• [DIRECTIONS] Return nothing but the lines from the one containing "BT pin TXD: D9 -> D8" through the end of the records below, exactly as they stand and without pictures.

• [Change detection data]
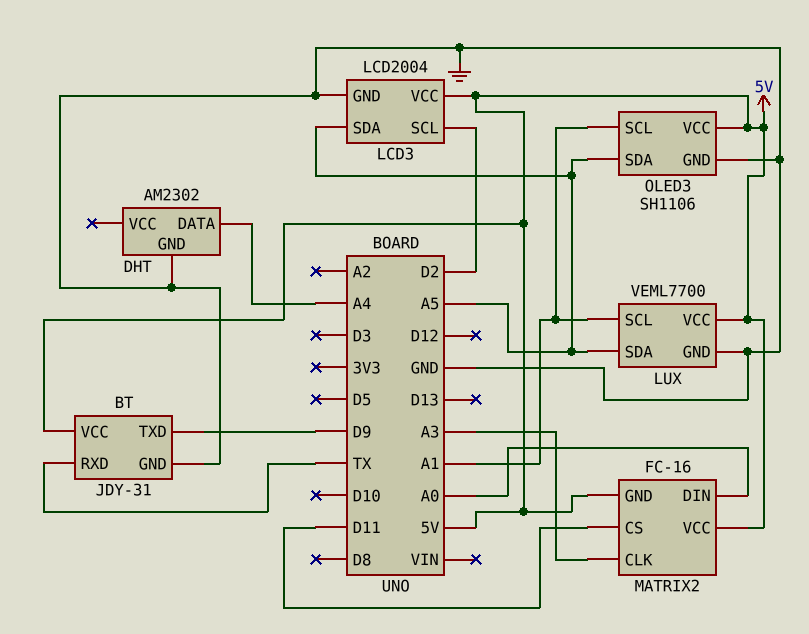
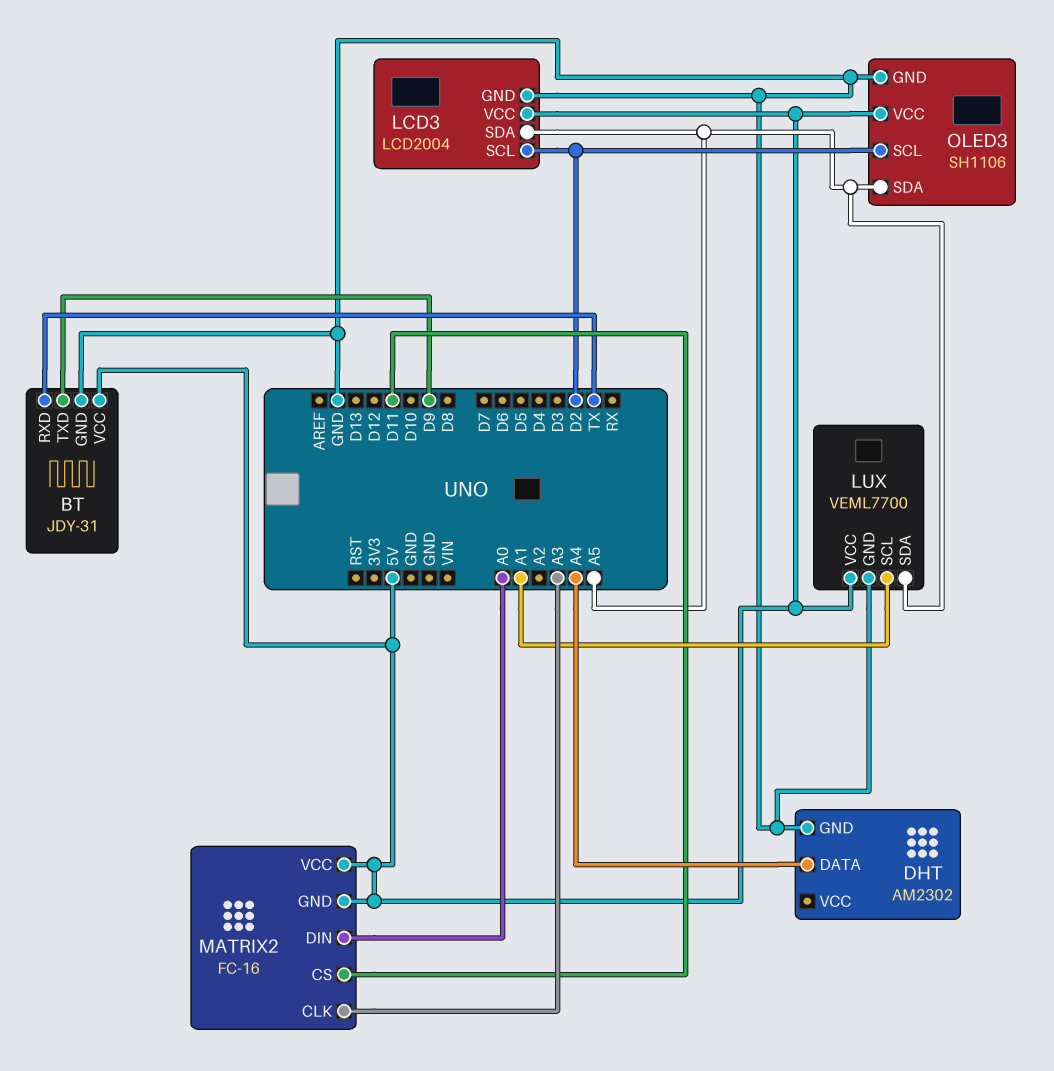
OLED3 pin SCL: A1 -> D2

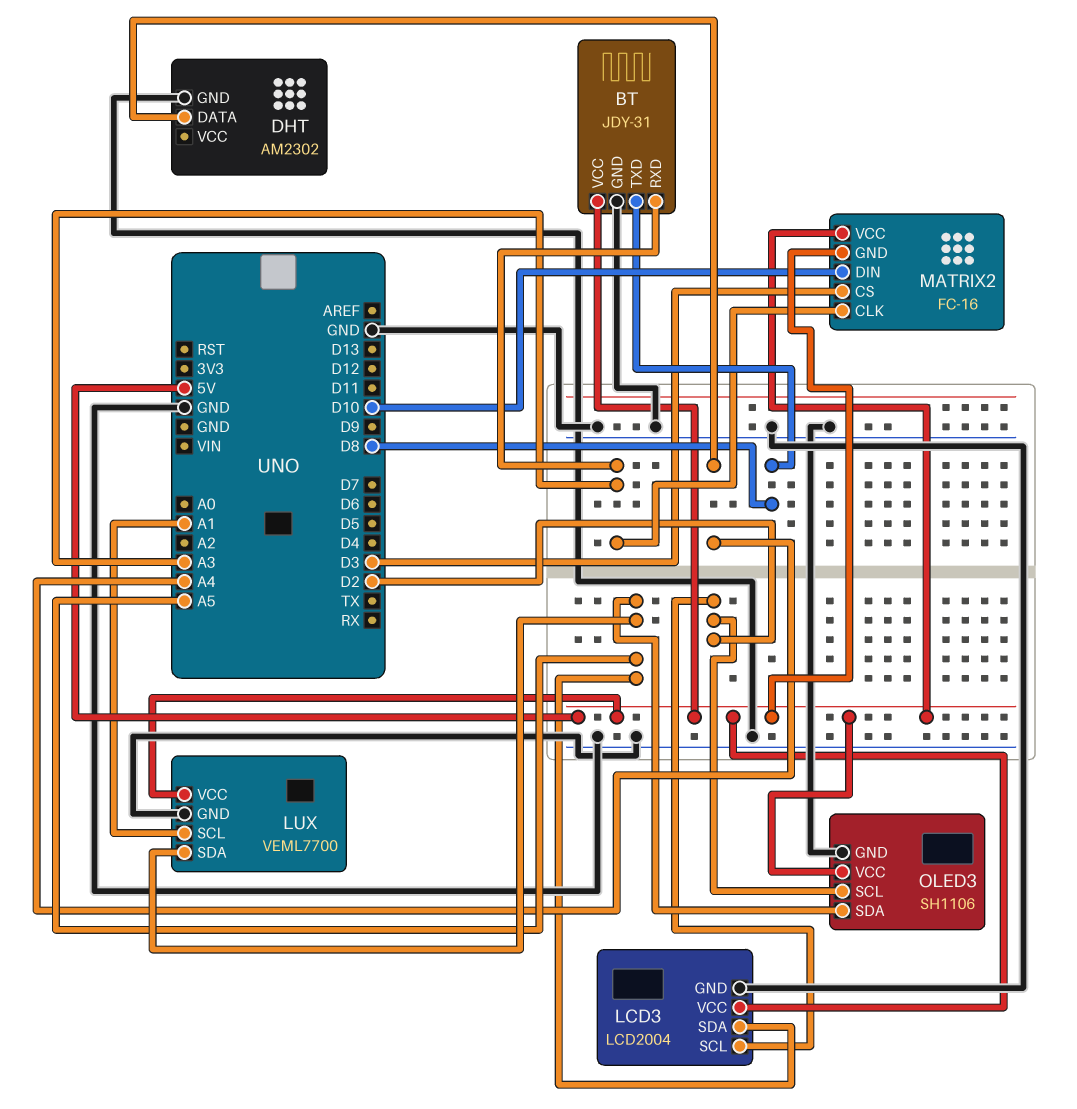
BT pin RXD: TX -> A3
BT pin TXD: D9 -> D8
MATRIX2 pin CS: D11 -> D3
MATRIX2 pin DIN: A0 -> D10

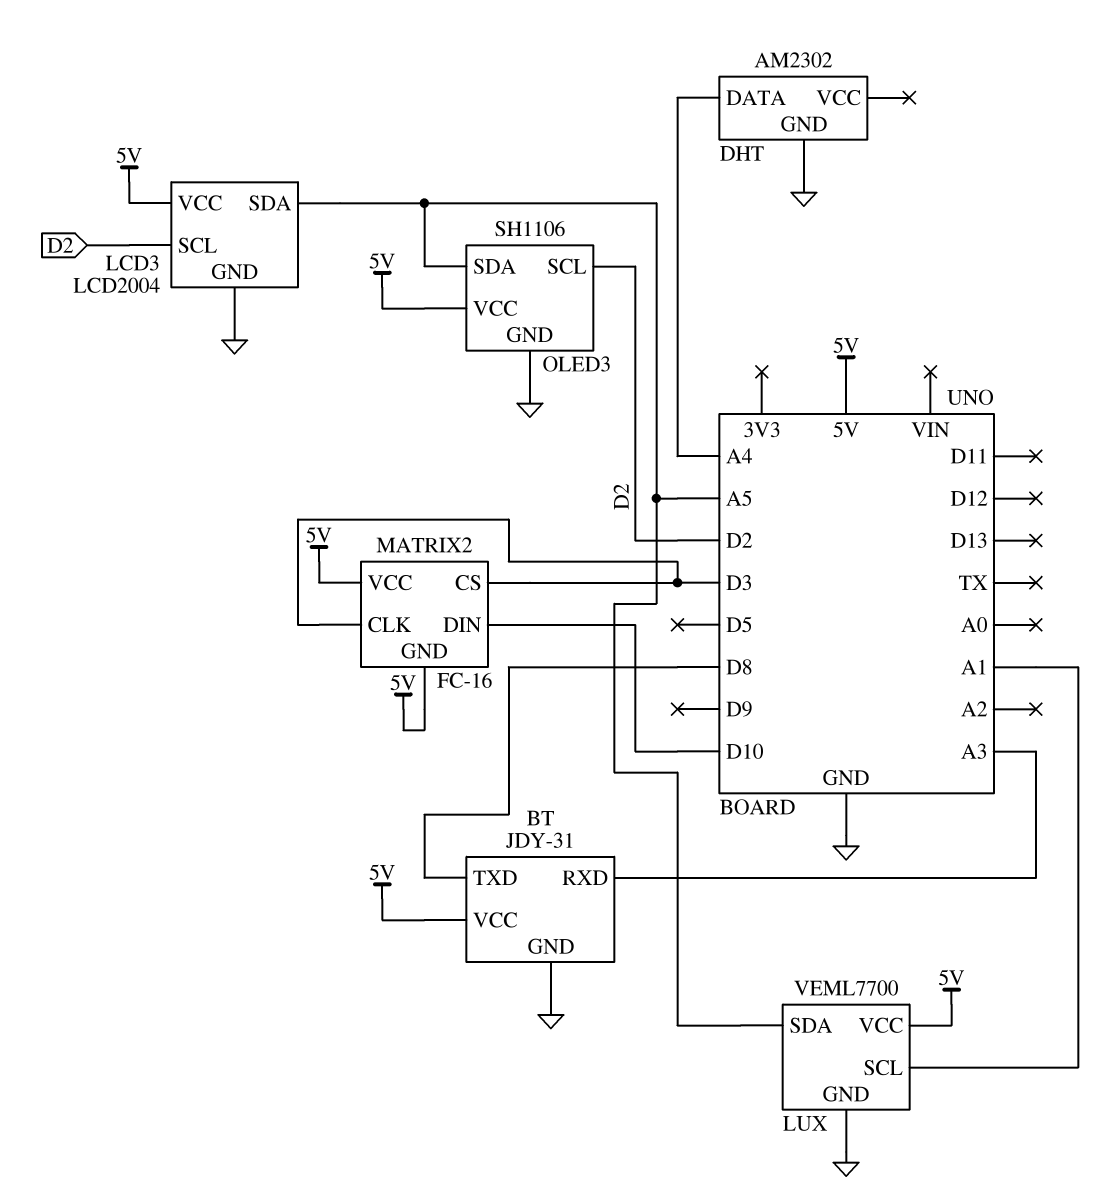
MATRIX2 pin CLK: A3 -> D3

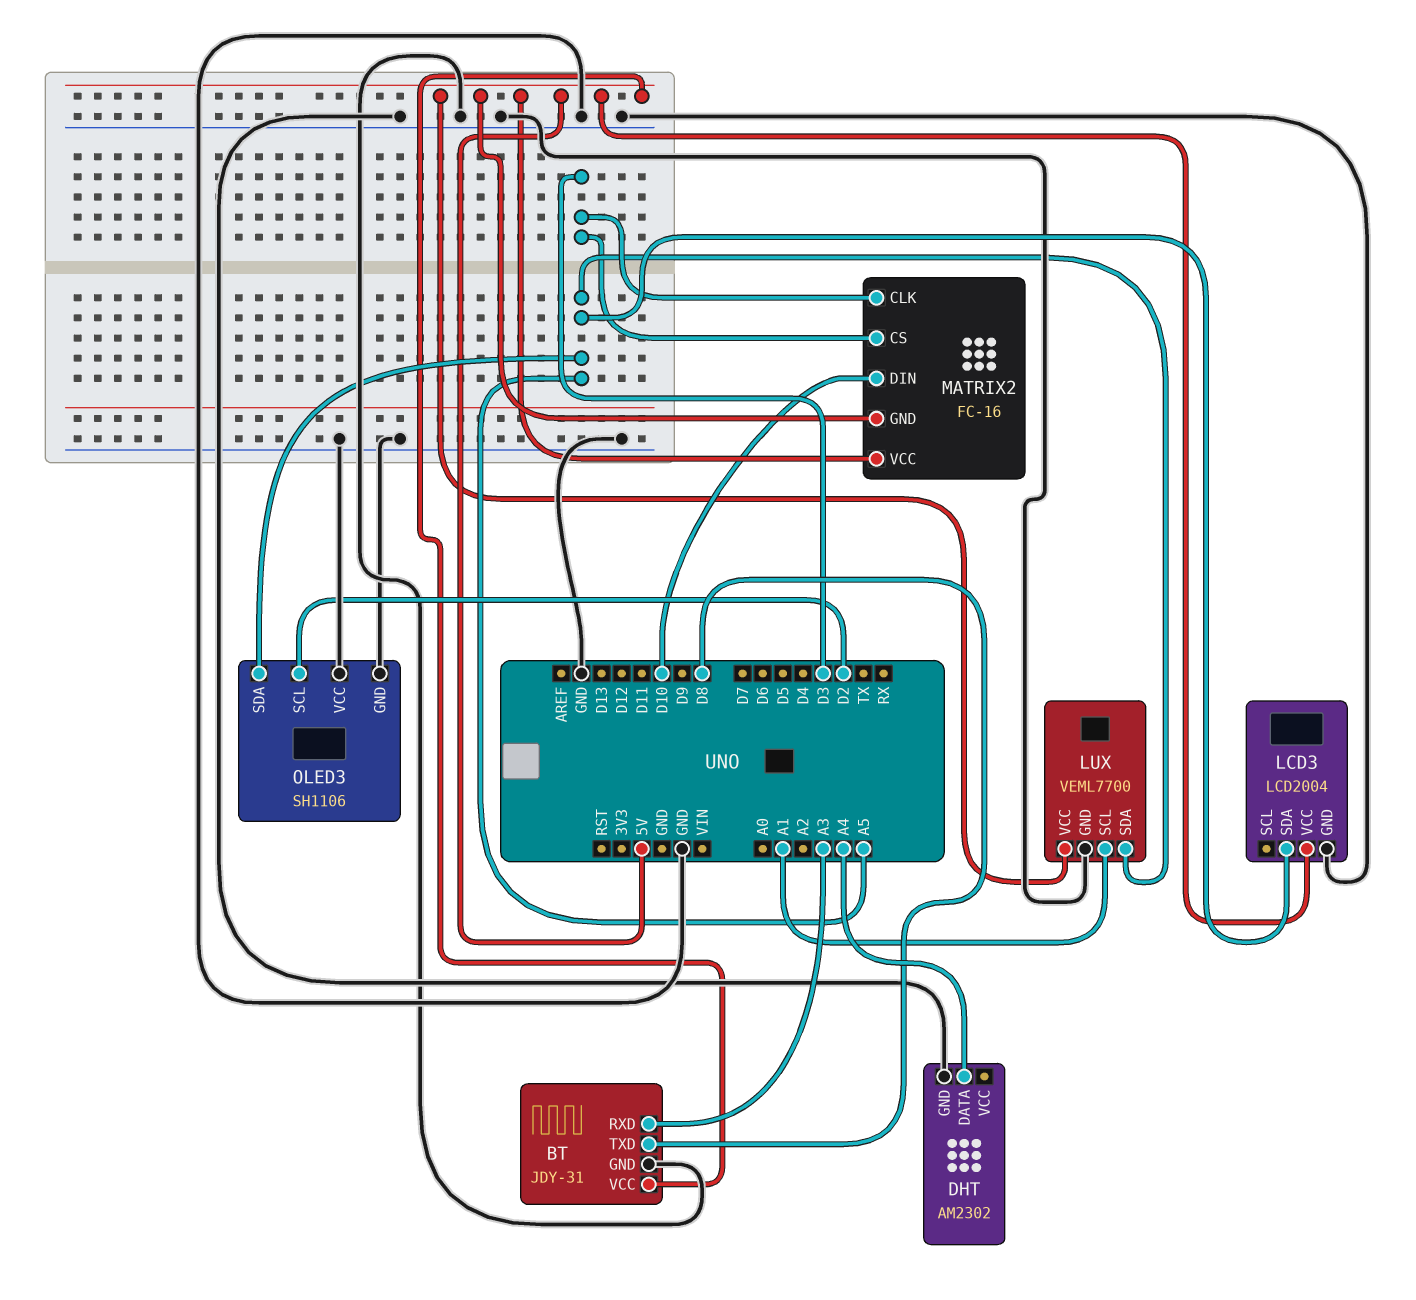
LCD3 pin SCL: D2 -> none
OLED3 pin VCC: 5V -> GND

• [WRITTEN RESPONSE]
BT pin TXD: D9 -> D8
MATRIX2 pin CS: D11 -> D3
MATRIX2 pin DIN: A0 -> D10

MATRIX2 pin CLK: A3 -> D3

LCD3 pin SCL: D2 -> none
OLED3 pin VCC: 5V -> GND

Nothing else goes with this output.